#### RECORDED DATA:
======
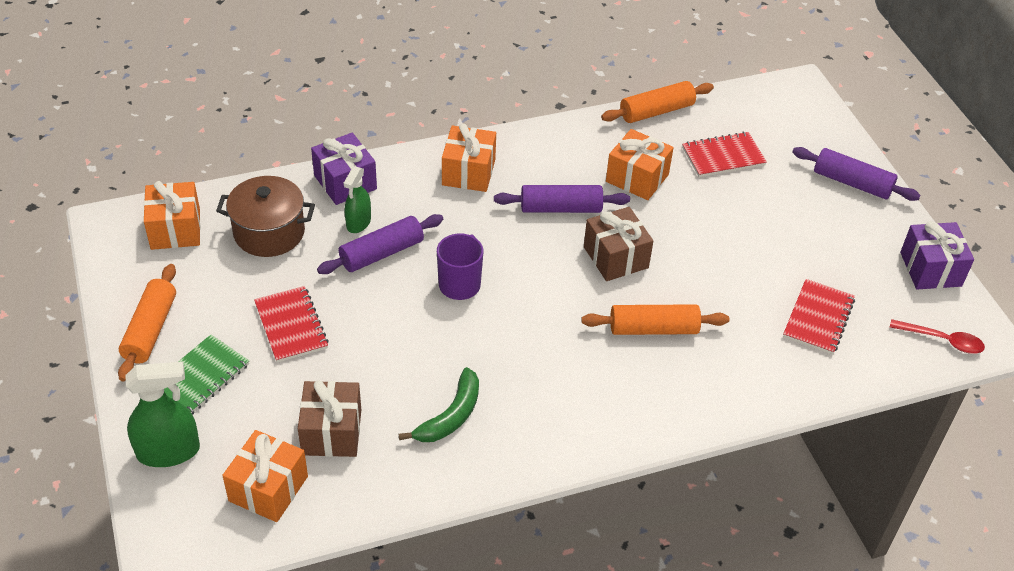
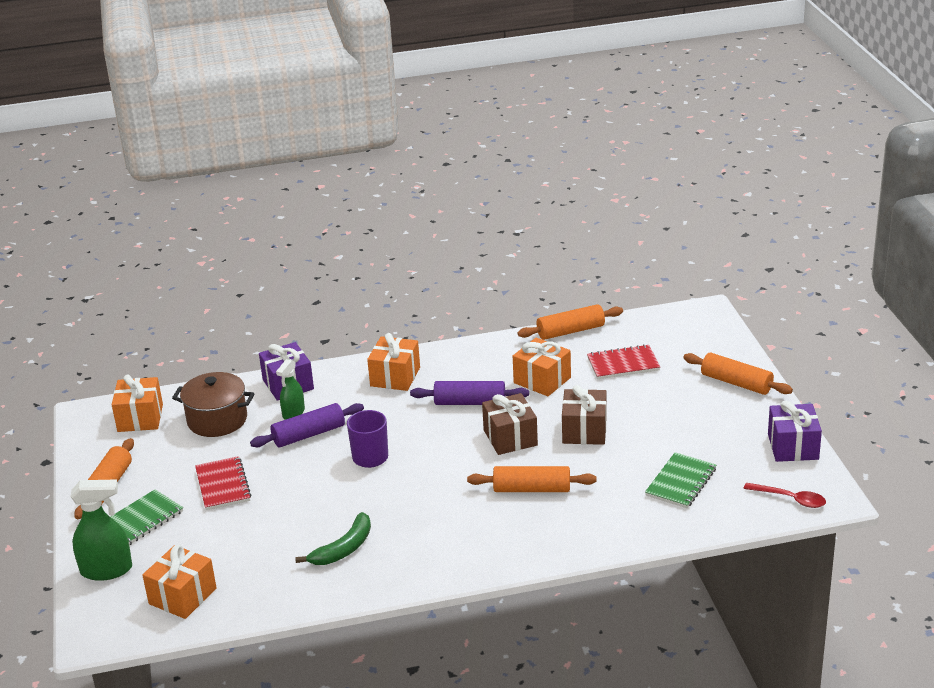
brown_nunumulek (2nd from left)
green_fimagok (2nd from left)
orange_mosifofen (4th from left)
======
#### EXERCISE DESCRIPTION:
Reproduce all of the data exactly, omitting each picture it holds.

#### ANSWER FOR THE TASK:
brown_nunumulek (2nd from left)
green_fimagok (2nd from left)
orange_mosifofen (4th from left)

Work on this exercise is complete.